*REQUIRED ACTION*:
Return each line of the listing that contains the string "LOAD".

*RECORDED DATA*:
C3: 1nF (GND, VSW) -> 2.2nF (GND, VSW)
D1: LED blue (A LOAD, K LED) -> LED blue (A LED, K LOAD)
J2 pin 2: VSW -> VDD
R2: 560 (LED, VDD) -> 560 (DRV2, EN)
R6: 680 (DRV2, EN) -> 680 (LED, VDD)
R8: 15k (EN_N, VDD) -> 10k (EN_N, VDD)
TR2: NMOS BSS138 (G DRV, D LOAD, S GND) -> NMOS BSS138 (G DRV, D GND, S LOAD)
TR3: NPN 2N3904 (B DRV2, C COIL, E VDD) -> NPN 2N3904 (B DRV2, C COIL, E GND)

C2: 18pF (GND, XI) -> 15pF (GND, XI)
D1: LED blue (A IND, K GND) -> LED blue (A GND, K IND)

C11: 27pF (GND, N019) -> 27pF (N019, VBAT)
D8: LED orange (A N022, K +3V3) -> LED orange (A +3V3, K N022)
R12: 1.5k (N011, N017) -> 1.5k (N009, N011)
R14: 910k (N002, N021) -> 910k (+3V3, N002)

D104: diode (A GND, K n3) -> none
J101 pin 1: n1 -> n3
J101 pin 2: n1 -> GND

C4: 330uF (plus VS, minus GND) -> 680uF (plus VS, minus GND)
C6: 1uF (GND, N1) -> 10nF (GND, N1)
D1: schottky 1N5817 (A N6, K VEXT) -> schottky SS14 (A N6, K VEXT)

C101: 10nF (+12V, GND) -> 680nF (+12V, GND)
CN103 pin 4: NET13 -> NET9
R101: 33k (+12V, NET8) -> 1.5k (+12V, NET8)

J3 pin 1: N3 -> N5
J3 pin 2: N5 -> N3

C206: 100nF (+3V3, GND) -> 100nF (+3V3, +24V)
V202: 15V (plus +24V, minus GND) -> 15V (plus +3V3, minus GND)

*ANSWER AREA*:
D1: LED blue (A LOAD, K LED) -> LED blue (A LED, K LOAD)
TR2: NMOS BSS138 (G DRV, D LOAD, S GND) -> NMOS BSS138 (G DRV, D GND, S LOAD)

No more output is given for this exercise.